##### STORED RECORDS

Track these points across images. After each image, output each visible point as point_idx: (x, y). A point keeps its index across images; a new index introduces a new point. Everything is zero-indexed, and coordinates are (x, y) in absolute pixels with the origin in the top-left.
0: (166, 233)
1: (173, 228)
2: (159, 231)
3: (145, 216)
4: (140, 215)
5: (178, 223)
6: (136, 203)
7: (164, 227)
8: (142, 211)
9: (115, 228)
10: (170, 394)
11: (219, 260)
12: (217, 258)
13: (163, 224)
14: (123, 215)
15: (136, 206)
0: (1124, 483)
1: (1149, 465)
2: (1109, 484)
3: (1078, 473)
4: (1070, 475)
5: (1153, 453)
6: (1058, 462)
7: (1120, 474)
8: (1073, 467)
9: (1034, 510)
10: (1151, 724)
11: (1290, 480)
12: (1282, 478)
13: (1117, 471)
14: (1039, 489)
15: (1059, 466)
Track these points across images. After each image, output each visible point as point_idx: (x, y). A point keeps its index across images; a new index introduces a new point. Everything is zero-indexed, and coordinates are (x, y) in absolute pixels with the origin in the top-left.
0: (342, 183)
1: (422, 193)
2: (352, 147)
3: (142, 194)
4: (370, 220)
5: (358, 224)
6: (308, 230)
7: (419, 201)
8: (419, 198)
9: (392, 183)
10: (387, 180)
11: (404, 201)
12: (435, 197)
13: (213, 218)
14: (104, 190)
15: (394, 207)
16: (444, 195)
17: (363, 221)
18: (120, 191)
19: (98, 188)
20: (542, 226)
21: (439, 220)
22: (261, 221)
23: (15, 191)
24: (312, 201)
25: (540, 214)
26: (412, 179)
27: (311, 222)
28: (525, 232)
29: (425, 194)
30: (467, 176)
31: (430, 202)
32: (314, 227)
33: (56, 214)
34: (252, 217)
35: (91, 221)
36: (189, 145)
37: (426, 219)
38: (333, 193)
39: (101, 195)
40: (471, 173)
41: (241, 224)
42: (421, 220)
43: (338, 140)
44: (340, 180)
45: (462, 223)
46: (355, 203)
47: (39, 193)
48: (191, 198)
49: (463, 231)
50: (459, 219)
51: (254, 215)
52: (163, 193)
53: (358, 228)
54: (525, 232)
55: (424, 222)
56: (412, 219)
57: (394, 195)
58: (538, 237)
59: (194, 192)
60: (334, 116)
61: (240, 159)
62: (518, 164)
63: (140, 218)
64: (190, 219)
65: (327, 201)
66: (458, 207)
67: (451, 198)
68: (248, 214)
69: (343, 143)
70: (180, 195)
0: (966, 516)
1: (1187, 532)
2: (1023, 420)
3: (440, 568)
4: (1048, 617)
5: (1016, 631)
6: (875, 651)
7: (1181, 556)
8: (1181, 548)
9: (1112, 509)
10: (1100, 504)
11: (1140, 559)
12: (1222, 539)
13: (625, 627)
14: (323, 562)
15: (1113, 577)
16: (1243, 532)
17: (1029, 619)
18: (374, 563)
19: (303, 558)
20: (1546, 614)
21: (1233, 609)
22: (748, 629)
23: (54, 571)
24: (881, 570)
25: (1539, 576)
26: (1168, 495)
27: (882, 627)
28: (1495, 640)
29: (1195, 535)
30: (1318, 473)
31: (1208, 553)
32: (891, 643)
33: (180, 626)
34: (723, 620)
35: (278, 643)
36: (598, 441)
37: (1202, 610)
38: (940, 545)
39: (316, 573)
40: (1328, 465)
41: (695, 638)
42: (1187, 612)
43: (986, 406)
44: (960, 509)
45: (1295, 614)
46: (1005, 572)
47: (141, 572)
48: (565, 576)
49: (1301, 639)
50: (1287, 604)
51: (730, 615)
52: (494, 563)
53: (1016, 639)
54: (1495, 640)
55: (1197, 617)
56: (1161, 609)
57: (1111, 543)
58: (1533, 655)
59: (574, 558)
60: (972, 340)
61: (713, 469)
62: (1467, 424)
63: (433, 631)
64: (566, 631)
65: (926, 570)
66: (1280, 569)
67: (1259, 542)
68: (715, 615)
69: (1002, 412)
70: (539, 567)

##########

§ STATED GOAL
Reproduce all of the data above verbatim, line for line.

§ EXERCISE RESULT
Track these points across images. After each image, output each visible point as point_idx: (x, y). A point keeps its index across images; a new index introduces a new point. Everything is zero-indexed, and coordinates are (x, y) in absolute pixels with the origin in the top-left.
0: (166, 233)
1: (173, 228)
2: (159, 231)
3: (145, 216)
4: (140, 215)
5: (178, 223)
6: (136, 203)
7: (164, 227)
8: (142, 211)
9: (115, 228)
10: (170, 394)
11: (219, 260)
12: (217, 258)
13: (163, 224)
14: (123, 215)
15: (136, 206)
0: (1124, 483)
1: (1149, 465)
2: (1109, 484)
3: (1078, 473)
4: (1070, 475)
5: (1153, 453)
6: (1058, 462)
7: (1120, 474)
8: (1073, 467)
9: (1034, 510)
10: (1151, 724)
11: (1290, 480)
12: (1282, 478)
13: (1117, 471)
14: (1039, 489)
15: (1059, 466)
Track these points across images. After each image, output each visible point as point_idx: (x, y). A point keeps its index across images; a new index introduces a new point. Everything is zero-indexed, and coordinates are (x, y) in absolute pixels with the origin in the top-left.
0: (342, 183)
1: (422, 193)
2: (352, 147)
3: (142, 194)
4: (370, 220)
5: (358, 224)
6: (308, 230)
7: (419, 201)
8: (419, 198)
9: (392, 183)
10: (387, 180)
11: (404, 201)
12: (435, 197)
13: (213, 218)
14: (104, 190)
15: (394, 207)
16: (444, 195)
17: (363, 221)
18: (120, 191)
19: (98, 188)
20: (542, 226)
21: (439, 220)
22: (261, 221)
23: (15, 191)
24: (312, 201)
25: (540, 214)
26: (412, 179)
27: (311, 222)
28: (525, 232)
29: (425, 194)
30: (467, 176)
31: (430, 202)
32: (314, 227)
33: (56, 214)
34: (252, 217)
35: (91, 221)
36: (189, 145)
37: (426, 219)
38: (333, 193)
39: (101, 195)
40: (471, 173)
41: (241, 224)
42: (421, 220)
43: (338, 140)
44: (340, 180)
45: (462, 223)
46: (355, 203)
47: (39, 193)
48: (191, 198)
49: (463, 231)
50: (459, 219)
51: (254, 215)
52: (163, 193)
53: (358, 228)
54: (525, 232)
55: (424, 222)
56: (412, 219)
57: (394, 195)
58: (538, 237)
59: (194, 192)
60: (334, 116)
61: (240, 159)
62: (518, 164)
63: (140, 218)
64: (190, 219)
65: (327, 201)
66: (458, 207)
67: (451, 198)
68: (248, 214)
69: (343, 143)
70: (180, 195)
0: (966, 516)
1: (1187, 532)
2: (1023, 420)
3: (440, 568)
4: (1048, 617)
5: (1016, 631)
6: (875, 651)
7: (1181, 556)
8: (1181, 548)
9: (1112, 509)
10: (1100, 504)
11: (1140, 559)
12: (1222, 539)
13: (625, 627)
14: (323, 562)
15: (1113, 577)
16: (1243, 532)
17: (1029, 619)
18: (374, 563)
19: (303, 558)
20: (1546, 614)
21: (1233, 609)
22: (748, 629)
23: (54, 571)
24: (881, 570)
25: (1539, 576)
26: (1168, 495)
27: (882, 627)
28: (1495, 640)
29: (1195, 535)
30: (1318, 473)
31: (1208, 553)
32: (891, 643)
33: (180, 626)
34: (723, 620)
35: (278, 643)
36: (598, 441)
37: (1202, 610)
38: (940, 545)
39: (316, 573)
40: (1328, 465)
41: (695, 638)
42: (1187, 612)
43: (986, 406)
44: (960, 509)
45: (1295, 614)
46: (1005, 572)
47: (141, 572)
48: (565, 576)
49: (1301, 639)
50: (1287, 604)
51: (730, 615)
52: (494, 563)
53: (1016, 639)
54: (1495, 640)
55: (1197, 617)
56: (1161, 609)
57: (1111, 543)
58: (1533, 655)
59: (574, 558)
60: (972, 340)
61: (713, 469)
62: (1467, 424)
63: (433, 631)
64: (566, 631)
65: (926, 570)
66: (1280, 569)
67: (1259, 542)
68: (715, 615)
69: (1002, 412)
70: (539, 567)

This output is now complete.